» **EXTRACTED INFORMATION**:
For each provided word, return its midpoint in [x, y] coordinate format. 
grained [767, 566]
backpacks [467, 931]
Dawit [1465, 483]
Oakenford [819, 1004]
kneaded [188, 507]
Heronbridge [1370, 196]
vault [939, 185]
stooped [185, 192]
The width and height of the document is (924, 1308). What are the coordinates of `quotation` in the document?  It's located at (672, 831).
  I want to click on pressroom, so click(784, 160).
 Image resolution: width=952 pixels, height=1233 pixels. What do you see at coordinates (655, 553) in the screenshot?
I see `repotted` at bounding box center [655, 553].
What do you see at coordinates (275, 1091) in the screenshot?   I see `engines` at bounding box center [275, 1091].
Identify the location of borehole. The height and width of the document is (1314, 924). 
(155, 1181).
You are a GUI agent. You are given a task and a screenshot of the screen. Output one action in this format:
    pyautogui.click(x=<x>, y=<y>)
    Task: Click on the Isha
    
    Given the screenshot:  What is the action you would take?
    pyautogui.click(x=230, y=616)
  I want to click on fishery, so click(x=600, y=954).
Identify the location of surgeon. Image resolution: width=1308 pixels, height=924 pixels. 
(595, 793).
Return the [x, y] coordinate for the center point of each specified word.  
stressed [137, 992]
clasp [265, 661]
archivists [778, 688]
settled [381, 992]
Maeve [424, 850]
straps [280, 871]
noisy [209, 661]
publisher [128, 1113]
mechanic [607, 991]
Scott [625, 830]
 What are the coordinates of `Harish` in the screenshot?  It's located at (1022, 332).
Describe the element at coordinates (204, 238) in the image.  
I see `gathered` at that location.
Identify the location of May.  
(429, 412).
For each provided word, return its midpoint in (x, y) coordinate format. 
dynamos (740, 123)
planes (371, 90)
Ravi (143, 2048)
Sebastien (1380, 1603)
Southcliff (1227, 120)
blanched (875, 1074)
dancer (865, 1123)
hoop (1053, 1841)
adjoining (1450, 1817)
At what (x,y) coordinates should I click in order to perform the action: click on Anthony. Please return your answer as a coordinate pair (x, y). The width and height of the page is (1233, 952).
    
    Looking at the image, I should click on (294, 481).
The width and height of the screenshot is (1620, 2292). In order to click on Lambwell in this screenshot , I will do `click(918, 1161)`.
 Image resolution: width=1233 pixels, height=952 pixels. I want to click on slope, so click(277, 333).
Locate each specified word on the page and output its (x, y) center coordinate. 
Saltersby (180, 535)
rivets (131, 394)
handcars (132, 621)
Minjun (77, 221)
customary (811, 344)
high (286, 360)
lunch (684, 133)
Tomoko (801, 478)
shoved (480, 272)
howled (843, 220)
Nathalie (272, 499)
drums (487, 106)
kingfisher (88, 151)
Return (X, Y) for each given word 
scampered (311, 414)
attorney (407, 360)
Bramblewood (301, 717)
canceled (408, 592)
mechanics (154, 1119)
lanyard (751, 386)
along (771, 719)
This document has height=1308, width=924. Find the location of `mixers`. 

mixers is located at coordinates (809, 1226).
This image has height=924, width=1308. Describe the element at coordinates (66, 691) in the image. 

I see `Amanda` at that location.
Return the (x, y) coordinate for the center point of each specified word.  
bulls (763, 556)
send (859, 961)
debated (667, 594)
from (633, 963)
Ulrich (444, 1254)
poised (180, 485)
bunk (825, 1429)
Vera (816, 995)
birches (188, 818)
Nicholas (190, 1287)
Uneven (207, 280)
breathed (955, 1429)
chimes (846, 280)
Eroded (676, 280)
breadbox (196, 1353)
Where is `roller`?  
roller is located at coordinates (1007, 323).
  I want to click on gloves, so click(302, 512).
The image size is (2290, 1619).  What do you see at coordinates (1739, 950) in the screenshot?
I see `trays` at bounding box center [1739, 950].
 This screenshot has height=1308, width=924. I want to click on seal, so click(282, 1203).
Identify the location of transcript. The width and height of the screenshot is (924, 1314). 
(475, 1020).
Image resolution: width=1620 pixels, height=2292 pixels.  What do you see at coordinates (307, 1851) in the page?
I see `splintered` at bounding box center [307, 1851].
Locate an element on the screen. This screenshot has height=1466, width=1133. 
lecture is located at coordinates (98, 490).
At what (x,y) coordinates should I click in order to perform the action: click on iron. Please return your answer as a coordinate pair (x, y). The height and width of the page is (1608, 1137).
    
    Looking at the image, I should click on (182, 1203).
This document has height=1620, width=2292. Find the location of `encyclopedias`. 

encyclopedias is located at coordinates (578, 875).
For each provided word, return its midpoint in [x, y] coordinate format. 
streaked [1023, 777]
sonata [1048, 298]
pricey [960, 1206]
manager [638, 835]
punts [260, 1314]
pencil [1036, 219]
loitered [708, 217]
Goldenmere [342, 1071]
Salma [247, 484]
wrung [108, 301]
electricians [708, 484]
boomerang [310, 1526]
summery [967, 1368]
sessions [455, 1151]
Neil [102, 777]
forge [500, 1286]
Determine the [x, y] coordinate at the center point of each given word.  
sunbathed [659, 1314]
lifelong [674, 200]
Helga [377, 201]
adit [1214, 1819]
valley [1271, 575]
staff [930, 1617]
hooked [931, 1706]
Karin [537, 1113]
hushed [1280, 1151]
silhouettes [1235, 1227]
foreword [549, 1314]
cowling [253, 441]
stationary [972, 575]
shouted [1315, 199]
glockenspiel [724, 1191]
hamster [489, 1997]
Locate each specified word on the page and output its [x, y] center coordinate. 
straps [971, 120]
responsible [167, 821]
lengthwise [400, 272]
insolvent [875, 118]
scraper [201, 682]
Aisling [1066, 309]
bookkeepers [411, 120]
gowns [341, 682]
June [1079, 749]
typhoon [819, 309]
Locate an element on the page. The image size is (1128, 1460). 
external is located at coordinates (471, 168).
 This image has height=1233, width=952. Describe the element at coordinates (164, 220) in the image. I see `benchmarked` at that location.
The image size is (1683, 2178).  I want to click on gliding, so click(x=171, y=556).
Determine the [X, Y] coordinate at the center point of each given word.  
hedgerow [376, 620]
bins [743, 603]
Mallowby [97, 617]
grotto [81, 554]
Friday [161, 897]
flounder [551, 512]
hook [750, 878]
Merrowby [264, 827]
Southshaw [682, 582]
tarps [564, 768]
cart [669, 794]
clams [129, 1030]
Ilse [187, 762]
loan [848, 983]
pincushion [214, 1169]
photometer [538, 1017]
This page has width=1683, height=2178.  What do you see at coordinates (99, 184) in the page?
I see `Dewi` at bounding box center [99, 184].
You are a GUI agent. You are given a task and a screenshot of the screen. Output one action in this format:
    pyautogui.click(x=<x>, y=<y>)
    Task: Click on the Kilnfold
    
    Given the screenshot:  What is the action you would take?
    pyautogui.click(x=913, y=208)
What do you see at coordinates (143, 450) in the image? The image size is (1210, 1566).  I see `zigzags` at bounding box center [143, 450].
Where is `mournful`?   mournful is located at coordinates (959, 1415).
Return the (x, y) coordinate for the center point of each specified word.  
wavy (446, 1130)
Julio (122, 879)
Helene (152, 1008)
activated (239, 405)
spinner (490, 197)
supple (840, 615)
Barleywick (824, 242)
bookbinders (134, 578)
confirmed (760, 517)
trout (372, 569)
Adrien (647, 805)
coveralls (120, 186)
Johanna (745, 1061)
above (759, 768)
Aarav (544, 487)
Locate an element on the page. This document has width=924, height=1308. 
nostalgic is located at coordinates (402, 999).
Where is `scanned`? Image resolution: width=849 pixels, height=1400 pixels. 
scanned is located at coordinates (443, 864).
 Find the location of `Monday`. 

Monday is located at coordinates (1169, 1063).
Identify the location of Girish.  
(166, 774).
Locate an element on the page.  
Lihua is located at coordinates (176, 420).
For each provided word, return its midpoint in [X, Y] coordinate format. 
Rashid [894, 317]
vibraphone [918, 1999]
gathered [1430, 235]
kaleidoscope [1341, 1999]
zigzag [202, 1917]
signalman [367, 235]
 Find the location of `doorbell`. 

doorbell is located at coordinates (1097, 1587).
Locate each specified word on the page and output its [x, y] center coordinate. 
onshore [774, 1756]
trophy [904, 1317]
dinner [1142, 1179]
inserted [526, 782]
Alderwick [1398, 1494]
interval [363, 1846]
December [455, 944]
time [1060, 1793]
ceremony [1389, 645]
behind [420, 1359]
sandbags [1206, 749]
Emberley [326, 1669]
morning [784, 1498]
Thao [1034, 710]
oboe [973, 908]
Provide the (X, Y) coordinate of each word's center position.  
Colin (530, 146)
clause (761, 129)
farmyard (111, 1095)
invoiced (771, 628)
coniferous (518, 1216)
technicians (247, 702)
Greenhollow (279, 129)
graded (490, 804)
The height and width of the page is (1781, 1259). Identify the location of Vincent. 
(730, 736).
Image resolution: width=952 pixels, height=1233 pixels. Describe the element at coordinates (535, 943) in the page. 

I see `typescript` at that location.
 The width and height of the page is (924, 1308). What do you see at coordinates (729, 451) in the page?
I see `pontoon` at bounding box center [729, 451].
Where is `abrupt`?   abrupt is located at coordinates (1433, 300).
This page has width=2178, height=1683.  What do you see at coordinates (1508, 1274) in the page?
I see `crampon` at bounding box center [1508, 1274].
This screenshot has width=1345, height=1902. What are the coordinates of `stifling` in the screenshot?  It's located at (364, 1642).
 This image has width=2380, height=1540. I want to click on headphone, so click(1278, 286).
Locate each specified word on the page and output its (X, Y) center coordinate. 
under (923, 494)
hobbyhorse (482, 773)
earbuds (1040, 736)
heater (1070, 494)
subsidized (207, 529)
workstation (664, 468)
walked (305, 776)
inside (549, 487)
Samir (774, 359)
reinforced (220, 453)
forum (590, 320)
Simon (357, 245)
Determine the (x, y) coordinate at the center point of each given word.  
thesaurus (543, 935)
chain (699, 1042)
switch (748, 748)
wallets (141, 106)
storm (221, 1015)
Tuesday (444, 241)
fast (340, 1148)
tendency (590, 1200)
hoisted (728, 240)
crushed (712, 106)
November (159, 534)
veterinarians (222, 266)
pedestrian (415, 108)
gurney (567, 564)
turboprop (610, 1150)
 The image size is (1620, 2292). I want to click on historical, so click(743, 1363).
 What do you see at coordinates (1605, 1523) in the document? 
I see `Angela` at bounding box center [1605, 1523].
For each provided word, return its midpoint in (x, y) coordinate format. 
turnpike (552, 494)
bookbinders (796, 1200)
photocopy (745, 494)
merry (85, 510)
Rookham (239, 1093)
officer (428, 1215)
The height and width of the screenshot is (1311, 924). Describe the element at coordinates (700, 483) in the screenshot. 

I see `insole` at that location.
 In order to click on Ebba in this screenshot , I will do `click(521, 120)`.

» **YOUR OBJECTIVE**: Return the rows starting at the line that contains "noisy [209, 661]" and ending at the line that contains "planes (371, 90)", copied verbatim. Include both of those lines and nothing else.

» **ANSWER BELOW**:
noisy [209, 661]
publisher [128, 1113]
mechanic [607, 991]
Scott [625, 830]
 What are the coordinates of `Harish` in the screenshot?  It's located at (1022, 332).
Describe the element at coordinates (204, 238) in the image.  
I see `gathered` at that location.
Identify the location of May.  
(429, 412).
For each provided word, return its midpoint in (x, y) coordinate format. 
dynamos (740, 123)
planes (371, 90)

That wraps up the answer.